=== Section Start ===

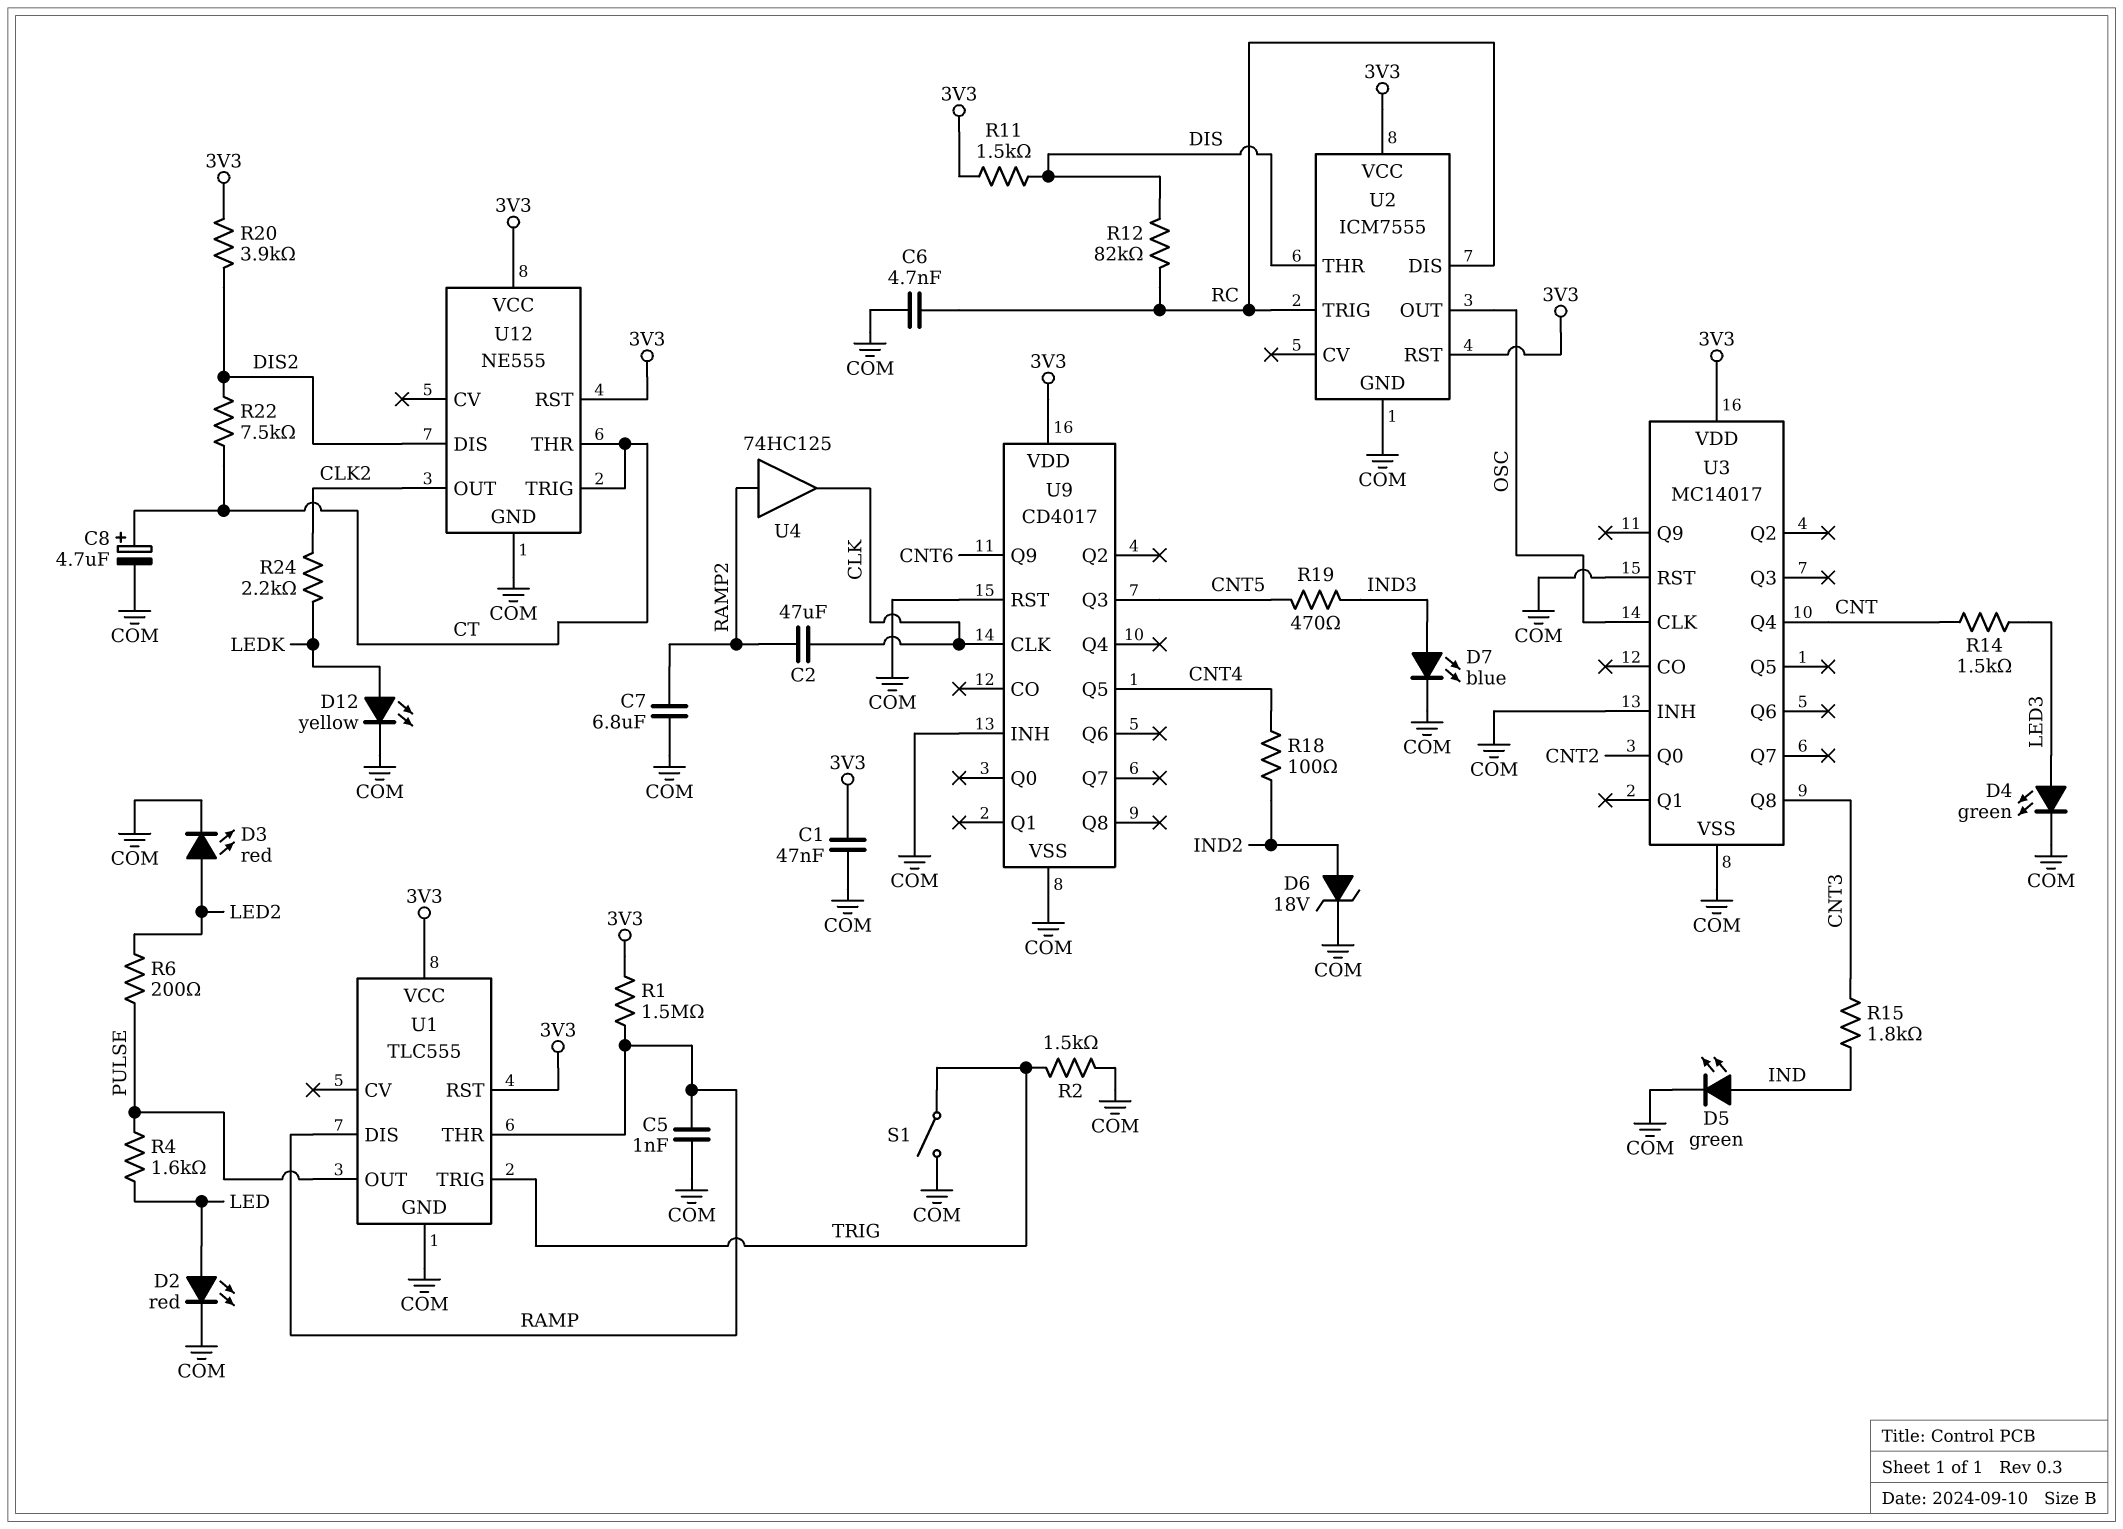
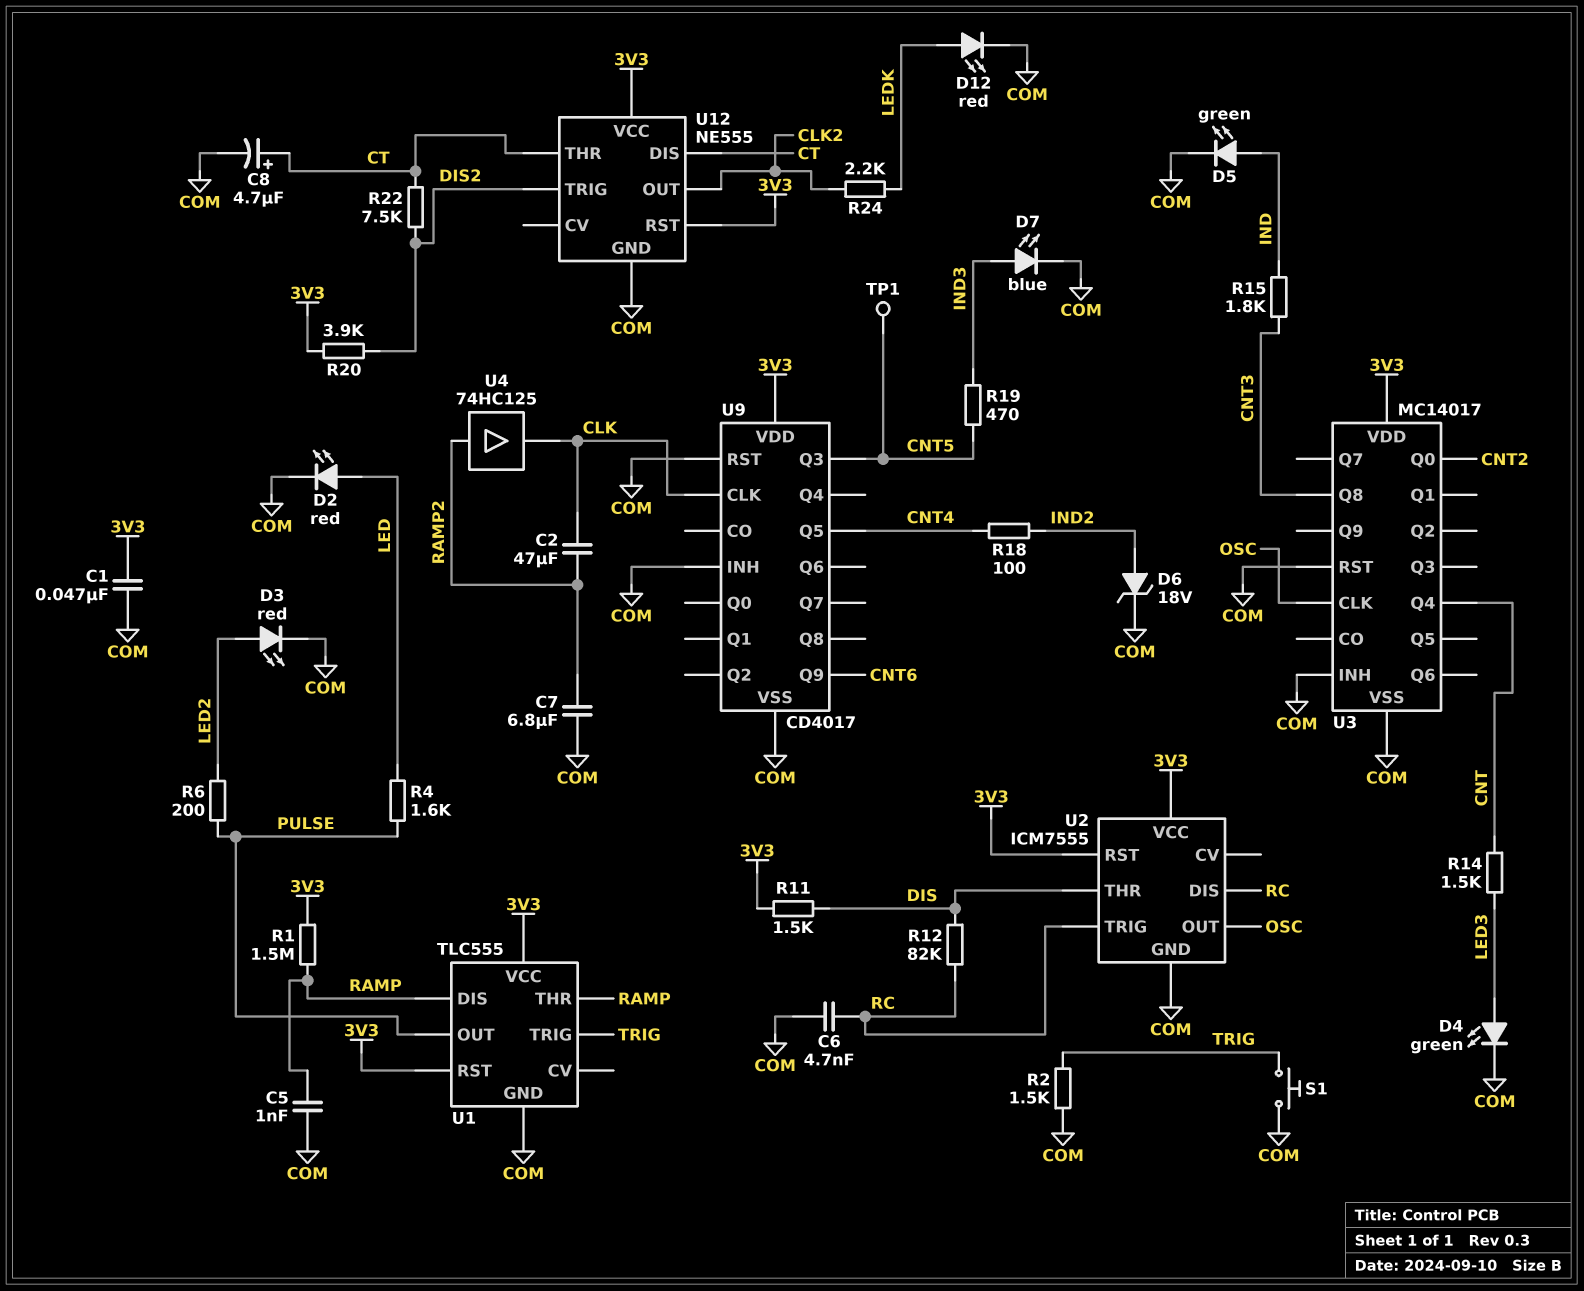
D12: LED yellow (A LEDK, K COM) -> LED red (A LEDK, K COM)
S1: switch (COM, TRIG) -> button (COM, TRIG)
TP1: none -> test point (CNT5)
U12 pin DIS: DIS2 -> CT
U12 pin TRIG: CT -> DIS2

=== Section End ===

■ EXERCISE GOAL ■
Would you quote, exactly and only, the lines from the one containing "TP1: none -> test point (CNT5)" to the end of the entries?

■ ANSWER SECTION ■
TP1: none -> test point (CNT5)
U12 pin DIS: DIS2 -> CT
U12 pin TRIG: CT -> DIS2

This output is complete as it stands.